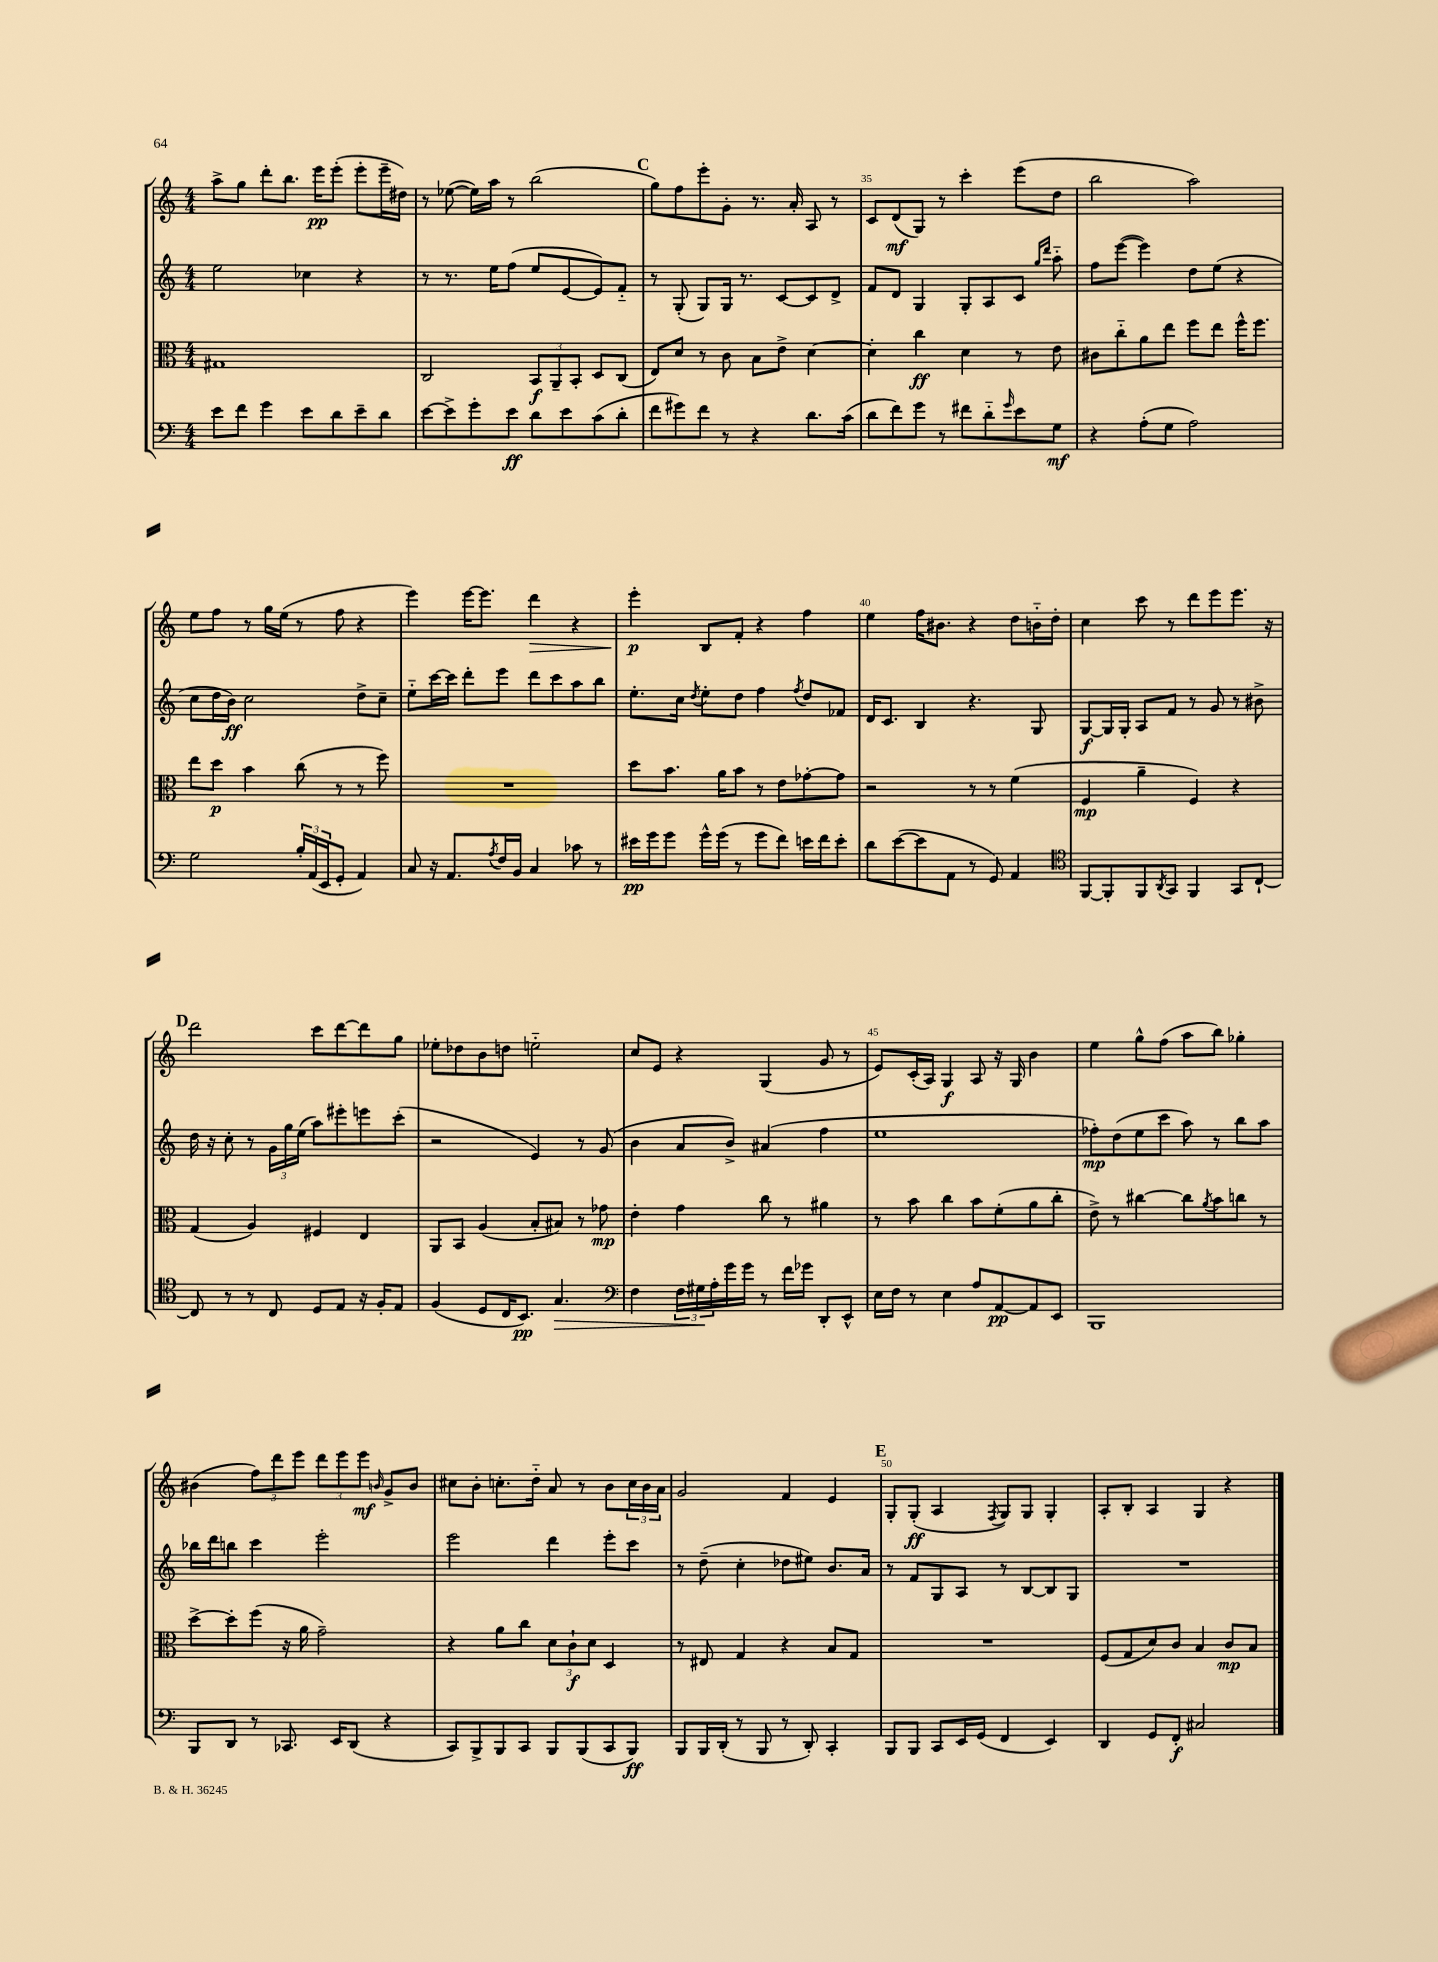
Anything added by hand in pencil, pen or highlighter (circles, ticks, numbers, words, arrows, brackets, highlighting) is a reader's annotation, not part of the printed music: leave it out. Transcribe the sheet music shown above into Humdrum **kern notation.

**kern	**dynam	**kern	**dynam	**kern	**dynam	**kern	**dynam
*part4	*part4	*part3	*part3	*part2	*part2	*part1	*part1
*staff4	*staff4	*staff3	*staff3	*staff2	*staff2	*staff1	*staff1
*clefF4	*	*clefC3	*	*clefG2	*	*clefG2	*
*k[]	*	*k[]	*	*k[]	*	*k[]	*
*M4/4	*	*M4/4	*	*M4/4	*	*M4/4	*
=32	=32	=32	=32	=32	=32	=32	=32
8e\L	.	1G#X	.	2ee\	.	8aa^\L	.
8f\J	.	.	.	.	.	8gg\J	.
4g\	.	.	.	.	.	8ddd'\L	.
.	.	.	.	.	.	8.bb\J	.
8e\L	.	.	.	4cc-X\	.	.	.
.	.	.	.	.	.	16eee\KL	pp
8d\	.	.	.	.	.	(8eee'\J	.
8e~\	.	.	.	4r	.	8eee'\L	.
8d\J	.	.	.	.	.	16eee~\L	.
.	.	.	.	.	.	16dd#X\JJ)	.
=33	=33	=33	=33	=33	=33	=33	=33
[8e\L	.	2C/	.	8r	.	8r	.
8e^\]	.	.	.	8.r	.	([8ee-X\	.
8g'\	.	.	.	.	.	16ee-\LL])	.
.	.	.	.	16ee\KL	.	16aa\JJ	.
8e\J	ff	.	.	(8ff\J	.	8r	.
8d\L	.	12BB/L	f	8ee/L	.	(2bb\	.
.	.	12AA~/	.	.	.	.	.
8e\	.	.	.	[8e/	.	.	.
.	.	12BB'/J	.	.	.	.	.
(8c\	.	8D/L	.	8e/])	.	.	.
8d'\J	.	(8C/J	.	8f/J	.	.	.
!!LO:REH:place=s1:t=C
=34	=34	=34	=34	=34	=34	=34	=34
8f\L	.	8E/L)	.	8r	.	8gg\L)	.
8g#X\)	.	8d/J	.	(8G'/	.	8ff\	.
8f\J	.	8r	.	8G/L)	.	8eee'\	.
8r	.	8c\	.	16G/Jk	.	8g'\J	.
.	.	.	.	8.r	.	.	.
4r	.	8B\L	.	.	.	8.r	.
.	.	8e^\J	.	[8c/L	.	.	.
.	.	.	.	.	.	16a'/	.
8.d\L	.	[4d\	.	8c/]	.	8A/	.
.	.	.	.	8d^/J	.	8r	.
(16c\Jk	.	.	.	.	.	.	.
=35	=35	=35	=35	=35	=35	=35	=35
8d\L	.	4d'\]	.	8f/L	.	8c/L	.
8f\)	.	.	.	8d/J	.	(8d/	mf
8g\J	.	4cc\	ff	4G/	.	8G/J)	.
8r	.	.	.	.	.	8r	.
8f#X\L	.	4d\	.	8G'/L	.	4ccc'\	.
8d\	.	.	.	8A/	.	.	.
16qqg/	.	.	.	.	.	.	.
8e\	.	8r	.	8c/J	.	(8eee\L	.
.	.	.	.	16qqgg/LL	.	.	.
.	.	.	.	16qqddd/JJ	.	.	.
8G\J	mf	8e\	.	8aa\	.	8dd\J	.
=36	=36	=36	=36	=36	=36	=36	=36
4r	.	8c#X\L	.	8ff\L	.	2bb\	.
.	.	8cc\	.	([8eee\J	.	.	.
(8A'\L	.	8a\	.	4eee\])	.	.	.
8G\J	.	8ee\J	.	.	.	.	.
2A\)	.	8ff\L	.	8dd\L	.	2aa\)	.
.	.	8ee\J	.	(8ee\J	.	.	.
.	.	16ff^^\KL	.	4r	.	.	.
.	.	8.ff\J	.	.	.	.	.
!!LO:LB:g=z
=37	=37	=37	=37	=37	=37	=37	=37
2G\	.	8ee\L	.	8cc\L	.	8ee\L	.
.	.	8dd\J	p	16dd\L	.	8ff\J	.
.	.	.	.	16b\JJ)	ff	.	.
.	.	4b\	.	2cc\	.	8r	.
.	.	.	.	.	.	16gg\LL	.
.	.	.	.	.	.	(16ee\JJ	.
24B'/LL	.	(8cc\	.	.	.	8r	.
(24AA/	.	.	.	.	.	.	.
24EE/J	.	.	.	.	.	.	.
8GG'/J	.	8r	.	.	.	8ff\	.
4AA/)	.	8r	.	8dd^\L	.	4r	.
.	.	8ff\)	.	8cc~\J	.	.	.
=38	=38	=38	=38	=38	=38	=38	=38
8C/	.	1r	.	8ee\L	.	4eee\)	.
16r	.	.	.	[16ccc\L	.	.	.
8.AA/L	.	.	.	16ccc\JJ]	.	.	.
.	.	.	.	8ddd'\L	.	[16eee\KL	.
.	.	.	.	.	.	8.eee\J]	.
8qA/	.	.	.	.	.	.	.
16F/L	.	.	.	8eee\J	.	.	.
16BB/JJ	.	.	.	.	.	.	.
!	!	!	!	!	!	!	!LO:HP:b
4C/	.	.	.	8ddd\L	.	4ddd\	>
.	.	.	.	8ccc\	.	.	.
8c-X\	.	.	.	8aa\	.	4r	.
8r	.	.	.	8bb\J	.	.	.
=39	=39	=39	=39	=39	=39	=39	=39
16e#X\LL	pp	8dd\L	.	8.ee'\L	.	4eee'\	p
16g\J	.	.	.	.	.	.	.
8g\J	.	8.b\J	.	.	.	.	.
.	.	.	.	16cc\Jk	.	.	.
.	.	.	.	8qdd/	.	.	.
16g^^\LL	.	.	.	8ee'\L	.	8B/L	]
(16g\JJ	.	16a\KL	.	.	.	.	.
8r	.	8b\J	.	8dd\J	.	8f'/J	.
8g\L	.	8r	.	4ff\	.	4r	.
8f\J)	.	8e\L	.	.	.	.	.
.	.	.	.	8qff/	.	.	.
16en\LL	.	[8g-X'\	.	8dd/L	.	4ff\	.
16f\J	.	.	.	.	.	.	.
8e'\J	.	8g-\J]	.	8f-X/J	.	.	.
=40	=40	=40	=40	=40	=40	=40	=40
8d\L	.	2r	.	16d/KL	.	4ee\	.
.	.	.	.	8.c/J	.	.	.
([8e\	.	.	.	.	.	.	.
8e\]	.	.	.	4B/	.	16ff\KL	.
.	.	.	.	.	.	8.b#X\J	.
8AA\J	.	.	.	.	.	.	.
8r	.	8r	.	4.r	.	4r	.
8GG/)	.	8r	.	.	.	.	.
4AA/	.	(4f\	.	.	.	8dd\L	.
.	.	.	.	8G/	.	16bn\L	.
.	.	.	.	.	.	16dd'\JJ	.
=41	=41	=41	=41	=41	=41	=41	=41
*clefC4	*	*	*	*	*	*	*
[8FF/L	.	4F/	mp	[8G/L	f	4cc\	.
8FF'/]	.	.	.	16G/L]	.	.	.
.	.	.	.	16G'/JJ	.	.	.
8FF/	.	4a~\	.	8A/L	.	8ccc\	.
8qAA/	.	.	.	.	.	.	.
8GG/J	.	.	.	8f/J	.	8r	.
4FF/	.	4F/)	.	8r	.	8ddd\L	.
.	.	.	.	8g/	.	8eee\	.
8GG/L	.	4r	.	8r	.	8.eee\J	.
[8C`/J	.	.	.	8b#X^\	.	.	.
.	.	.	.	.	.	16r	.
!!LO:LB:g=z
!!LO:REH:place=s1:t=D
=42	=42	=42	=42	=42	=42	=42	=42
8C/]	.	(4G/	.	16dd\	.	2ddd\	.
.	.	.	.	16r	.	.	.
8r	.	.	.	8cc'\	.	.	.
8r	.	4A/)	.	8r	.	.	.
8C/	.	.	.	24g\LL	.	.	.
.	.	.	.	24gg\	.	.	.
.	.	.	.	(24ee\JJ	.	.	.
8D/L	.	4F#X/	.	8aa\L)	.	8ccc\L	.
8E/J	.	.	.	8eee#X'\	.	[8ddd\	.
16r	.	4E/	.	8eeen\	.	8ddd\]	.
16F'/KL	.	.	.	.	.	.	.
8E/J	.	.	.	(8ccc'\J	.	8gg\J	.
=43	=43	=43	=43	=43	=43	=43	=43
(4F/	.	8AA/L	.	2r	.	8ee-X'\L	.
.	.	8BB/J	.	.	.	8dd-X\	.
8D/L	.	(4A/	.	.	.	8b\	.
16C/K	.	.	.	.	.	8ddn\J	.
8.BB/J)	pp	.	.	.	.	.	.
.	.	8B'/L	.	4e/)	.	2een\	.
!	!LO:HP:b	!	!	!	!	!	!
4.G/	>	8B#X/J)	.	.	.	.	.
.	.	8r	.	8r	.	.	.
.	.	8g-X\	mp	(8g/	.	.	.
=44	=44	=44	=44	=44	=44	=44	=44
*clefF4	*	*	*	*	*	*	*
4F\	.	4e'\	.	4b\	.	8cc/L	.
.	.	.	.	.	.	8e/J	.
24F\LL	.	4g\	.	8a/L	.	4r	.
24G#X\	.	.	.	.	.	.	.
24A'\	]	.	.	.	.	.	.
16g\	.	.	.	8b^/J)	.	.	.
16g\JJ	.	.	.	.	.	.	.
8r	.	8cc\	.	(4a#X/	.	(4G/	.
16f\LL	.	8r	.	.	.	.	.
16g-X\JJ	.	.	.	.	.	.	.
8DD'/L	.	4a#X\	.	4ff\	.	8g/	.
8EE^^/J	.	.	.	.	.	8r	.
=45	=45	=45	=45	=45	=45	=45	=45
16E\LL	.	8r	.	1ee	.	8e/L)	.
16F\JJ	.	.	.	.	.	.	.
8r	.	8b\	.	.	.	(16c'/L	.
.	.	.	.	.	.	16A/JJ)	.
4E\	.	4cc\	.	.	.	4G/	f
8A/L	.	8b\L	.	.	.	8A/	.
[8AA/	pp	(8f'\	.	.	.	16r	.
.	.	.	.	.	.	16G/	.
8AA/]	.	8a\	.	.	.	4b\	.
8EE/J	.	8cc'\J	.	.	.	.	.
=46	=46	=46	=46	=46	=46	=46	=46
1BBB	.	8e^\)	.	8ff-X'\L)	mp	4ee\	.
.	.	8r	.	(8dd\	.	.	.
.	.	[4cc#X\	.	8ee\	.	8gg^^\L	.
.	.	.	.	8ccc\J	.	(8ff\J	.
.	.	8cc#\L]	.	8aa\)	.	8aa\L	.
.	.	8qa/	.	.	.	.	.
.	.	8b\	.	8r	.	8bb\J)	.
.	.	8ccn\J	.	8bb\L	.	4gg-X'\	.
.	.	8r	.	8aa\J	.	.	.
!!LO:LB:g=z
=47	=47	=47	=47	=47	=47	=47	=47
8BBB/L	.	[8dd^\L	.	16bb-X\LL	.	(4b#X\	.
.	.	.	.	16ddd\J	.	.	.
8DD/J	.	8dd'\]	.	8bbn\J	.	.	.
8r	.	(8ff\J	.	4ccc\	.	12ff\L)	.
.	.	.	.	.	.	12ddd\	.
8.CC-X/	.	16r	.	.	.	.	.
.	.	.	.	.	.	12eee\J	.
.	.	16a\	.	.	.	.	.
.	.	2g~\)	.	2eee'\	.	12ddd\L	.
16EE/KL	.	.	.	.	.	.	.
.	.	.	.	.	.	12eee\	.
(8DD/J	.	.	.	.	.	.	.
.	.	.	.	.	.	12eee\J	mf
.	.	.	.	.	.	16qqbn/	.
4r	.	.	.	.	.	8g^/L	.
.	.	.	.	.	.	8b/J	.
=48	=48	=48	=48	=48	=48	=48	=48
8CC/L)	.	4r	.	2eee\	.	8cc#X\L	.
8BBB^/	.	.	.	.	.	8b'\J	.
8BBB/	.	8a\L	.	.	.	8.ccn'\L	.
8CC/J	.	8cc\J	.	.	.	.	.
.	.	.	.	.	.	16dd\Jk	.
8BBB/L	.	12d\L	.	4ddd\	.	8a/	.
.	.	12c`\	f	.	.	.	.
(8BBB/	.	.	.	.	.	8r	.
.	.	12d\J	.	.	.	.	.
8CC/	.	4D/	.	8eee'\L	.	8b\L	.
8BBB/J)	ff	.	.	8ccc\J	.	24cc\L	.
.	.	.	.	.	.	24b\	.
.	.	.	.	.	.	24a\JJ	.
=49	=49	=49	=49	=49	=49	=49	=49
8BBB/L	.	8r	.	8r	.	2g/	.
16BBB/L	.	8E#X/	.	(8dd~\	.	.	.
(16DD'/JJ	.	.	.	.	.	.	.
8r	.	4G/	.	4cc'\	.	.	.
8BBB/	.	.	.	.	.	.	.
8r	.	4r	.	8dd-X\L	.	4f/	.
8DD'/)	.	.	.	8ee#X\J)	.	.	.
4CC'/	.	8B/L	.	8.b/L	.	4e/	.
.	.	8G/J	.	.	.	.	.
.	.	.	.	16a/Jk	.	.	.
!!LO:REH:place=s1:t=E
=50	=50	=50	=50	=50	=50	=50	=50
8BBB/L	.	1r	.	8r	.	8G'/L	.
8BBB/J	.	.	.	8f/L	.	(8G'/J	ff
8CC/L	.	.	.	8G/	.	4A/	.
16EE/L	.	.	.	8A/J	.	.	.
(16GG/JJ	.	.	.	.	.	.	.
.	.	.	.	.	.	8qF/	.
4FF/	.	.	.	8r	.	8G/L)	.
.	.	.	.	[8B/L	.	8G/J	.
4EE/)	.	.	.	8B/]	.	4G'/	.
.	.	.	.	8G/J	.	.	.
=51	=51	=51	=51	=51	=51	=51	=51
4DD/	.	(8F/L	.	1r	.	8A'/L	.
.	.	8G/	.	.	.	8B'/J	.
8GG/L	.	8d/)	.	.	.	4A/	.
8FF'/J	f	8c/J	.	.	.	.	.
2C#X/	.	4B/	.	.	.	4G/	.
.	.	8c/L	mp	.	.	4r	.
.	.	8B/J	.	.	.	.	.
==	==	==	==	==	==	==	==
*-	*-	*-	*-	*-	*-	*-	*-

=======

■ **Problem details**:
Tally the lines in the items above that contain the string "place", treating uppercase and lowercase as different. Reply with the number alone.

■ **Solution to the exercise**:
3